╭──
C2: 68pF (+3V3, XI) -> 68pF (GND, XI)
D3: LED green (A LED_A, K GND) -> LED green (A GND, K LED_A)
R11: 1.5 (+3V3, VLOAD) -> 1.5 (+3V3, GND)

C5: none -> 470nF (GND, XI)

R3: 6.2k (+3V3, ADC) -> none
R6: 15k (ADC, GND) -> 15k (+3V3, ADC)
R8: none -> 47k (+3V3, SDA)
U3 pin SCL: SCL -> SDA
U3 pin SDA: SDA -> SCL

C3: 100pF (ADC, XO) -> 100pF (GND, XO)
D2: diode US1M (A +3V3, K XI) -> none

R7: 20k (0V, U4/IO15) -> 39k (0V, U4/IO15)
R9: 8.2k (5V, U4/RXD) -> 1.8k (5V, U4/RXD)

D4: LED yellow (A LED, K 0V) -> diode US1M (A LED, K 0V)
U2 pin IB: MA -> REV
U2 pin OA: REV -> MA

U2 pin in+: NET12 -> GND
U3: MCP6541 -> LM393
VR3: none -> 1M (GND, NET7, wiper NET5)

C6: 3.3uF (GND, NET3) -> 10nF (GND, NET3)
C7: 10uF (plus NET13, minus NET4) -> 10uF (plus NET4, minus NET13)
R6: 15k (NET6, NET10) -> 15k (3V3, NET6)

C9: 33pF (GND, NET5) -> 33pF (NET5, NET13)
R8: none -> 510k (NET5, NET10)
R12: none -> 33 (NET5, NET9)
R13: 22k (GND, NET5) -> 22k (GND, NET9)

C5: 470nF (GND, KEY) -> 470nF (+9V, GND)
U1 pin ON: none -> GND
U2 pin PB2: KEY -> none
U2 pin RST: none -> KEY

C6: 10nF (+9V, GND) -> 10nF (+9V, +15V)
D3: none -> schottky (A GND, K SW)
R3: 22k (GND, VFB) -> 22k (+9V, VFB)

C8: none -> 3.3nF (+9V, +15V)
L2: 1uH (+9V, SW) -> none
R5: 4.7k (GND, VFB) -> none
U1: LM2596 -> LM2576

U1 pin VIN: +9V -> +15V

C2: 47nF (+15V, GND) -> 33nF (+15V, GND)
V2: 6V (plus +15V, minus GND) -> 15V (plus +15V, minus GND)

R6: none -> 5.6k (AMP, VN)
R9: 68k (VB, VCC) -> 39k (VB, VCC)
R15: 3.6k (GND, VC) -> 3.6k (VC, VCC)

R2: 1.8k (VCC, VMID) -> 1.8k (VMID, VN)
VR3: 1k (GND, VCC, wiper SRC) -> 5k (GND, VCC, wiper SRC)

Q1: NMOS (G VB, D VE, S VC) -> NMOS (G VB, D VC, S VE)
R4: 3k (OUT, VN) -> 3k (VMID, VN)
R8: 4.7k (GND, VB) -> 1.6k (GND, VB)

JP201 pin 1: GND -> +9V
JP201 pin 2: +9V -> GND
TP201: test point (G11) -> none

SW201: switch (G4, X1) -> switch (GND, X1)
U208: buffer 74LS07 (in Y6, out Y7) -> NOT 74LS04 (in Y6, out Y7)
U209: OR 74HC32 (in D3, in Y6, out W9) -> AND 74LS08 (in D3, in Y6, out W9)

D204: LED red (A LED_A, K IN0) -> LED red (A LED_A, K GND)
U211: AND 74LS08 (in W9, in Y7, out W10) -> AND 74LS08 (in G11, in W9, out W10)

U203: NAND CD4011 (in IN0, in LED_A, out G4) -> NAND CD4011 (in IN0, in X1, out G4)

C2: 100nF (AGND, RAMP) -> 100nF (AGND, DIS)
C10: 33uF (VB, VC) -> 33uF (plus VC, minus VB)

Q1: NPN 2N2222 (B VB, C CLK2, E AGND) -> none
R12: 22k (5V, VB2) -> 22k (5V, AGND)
╰──
TO DO:
Give again the closing portion of the entries, from the line with "U209: OR 74HC32" through the last line. Keep it exact and add nothing.

TASK RESPONSE:
U209: OR 74HC32 (in D3, in Y6, out W9) -> AND 74LS08 (in D3, in Y6, out W9)

D204: LED red (A LED_A, K IN0) -> LED red (A LED_A, K GND)
U211: AND 74LS08 (in W9, in Y7, out W10) -> AND 74LS08 (in G11, in W9, out W10)

U203: NAND CD4011 (in IN0, in LED_A, out G4) -> NAND CD4011 (in IN0, in X1, out G4)

C2: 100nF (AGND, RAMP) -> 100nF (AGND, DIS)
C10: 33uF (VB, VC) -> 33uF (plus VC, minus VB)

Q1: NPN 2N2222 (B VB, C CLK2, E AGND) -> none
R12: 22k (5V, VB2) -> 22k (5V, AGND)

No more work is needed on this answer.